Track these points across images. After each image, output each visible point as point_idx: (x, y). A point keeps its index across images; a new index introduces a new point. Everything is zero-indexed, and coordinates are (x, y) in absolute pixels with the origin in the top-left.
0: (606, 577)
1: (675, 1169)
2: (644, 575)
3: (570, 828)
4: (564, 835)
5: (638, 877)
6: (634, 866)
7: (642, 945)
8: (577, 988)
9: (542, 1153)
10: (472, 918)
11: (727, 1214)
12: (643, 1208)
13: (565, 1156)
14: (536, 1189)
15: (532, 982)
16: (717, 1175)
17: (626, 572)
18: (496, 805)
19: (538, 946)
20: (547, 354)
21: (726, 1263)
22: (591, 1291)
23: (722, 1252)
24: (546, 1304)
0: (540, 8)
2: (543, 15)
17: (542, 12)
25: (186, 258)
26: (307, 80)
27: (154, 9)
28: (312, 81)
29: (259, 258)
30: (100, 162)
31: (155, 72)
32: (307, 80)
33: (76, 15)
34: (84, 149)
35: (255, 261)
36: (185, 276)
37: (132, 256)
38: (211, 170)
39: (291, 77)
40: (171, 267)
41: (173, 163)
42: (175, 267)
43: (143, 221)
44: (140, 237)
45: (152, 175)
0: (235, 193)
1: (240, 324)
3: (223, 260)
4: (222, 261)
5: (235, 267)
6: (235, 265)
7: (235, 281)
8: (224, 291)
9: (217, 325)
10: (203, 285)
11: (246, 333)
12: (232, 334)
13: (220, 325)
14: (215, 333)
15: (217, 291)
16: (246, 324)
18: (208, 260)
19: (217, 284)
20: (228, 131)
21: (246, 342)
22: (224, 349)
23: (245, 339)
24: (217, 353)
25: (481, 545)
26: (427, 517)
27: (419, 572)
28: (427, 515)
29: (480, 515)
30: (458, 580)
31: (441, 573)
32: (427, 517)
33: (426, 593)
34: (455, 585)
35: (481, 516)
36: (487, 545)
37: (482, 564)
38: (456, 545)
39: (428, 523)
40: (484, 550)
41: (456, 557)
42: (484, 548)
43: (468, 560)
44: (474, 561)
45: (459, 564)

== == ==

GIVEN INSTRUCTION: List each line in the entries above that contains the word "across", matching uppercase and lowercase exactly.

OUTPUT FOR THIS EXERCISE:
Track these points across images. After each image, output each visible point as point_idx: (x, y). A point keeps its index across images; a new index introduces a new point. Everything is zero-indexed, and coordinates are (x, y) in absolute pixels with the origin in the top-left.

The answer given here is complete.